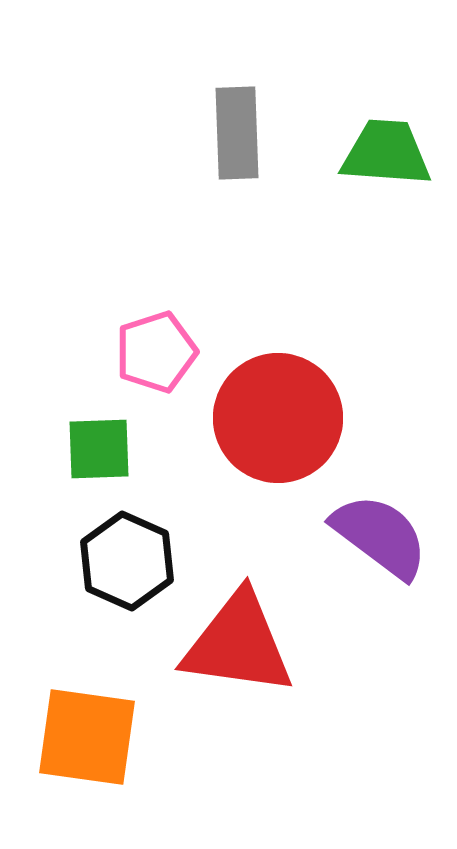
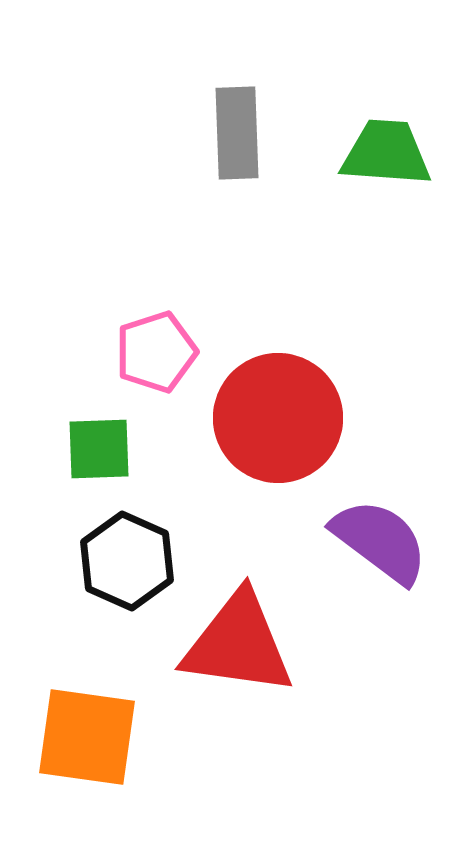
purple semicircle: moved 5 px down
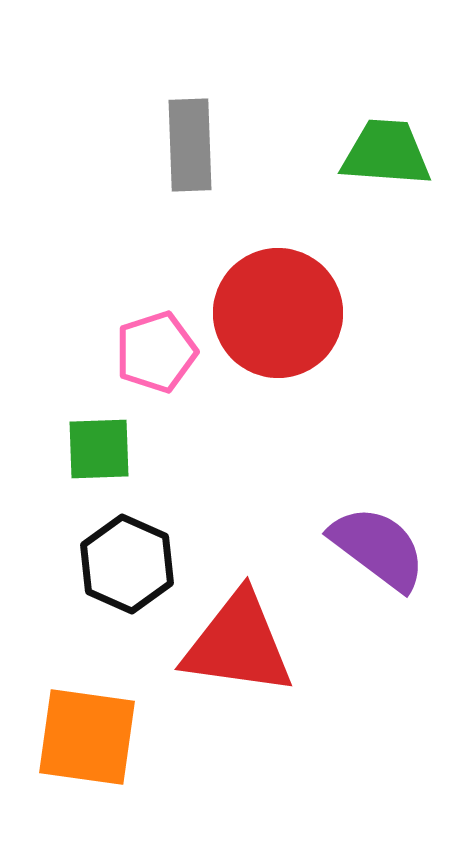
gray rectangle: moved 47 px left, 12 px down
red circle: moved 105 px up
purple semicircle: moved 2 px left, 7 px down
black hexagon: moved 3 px down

#### JOB:
Please write out the lines above word for word, leaving out the pictures.

#### ANSWER TO THIS EXERCISE:
purple semicircle: moved 5 px down
gray rectangle: moved 47 px left, 12 px down
red circle: moved 105 px up
purple semicircle: moved 2 px left, 7 px down
black hexagon: moved 3 px down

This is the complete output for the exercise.